* **Records provided**
——

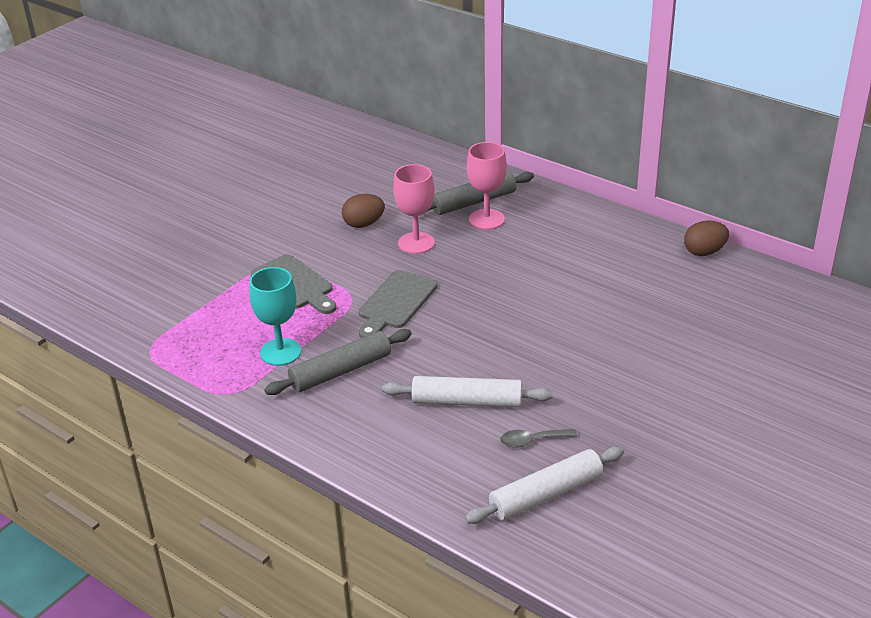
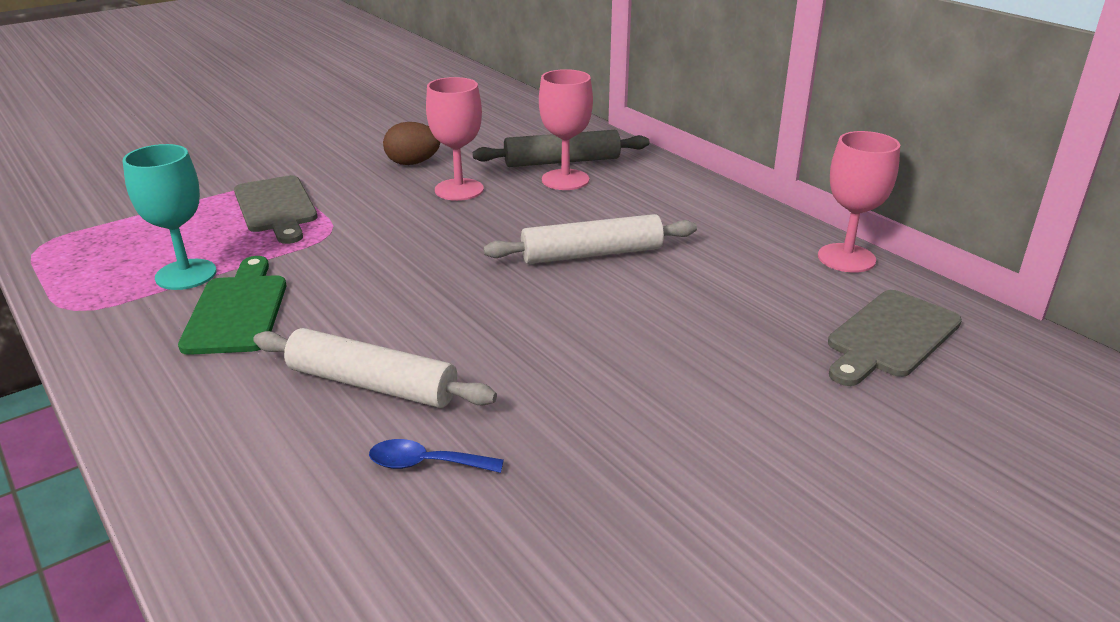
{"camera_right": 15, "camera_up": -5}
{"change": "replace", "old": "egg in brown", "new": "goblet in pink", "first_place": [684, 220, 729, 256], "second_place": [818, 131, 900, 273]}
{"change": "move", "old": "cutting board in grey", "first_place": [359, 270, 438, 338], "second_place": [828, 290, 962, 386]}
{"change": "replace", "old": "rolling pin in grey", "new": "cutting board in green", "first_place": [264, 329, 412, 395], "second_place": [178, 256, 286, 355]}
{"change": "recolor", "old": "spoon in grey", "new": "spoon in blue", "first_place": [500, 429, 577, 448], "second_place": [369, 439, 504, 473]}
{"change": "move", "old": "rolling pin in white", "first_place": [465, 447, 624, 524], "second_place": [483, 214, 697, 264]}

——

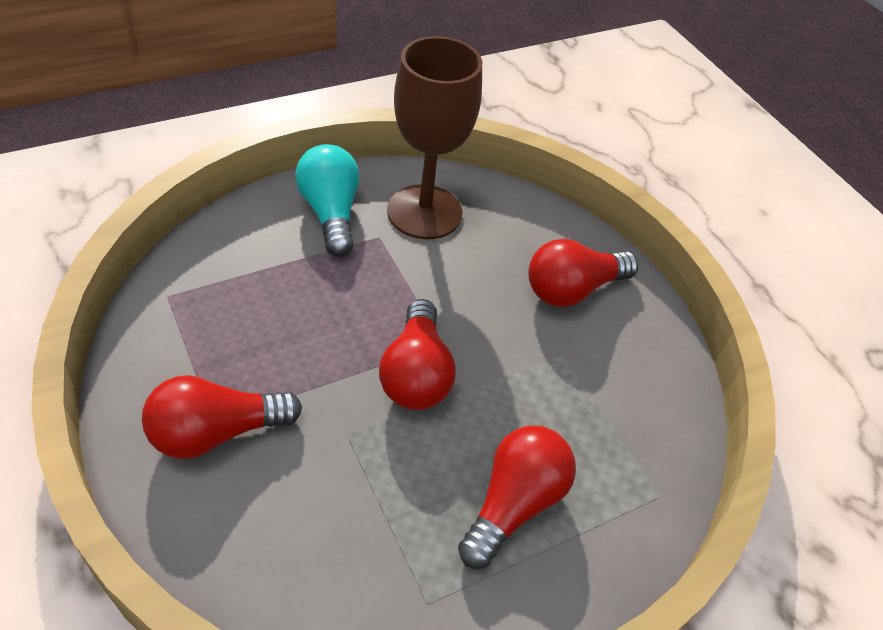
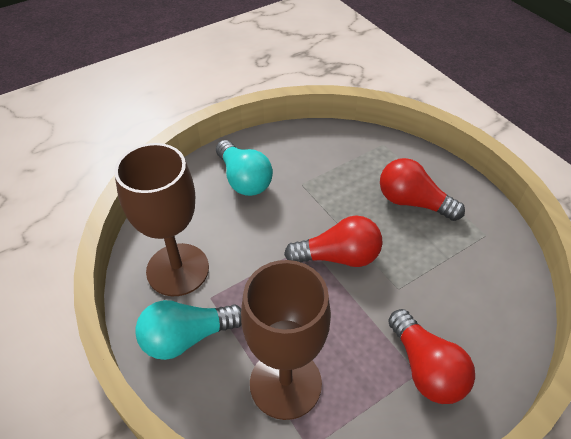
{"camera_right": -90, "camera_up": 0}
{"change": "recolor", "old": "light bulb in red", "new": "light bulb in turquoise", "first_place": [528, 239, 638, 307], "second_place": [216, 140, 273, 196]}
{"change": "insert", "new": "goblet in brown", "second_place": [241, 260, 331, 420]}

——

* **Exercise prompt**
Every line of the entries that includes "board" must be copied into the answer.

* **Solution for this task**
{"change": "move", "old": "cutting board in grey", "first_place": [359, 270, 438, 338], "second_place": [828, 290, 962, 386]}
{"change": "replace", "old": "rolling pin in grey", "new": "cutting board in green", "first_place": [264, 329, 412, 395], "second_place": [178, 256, 286, 355]}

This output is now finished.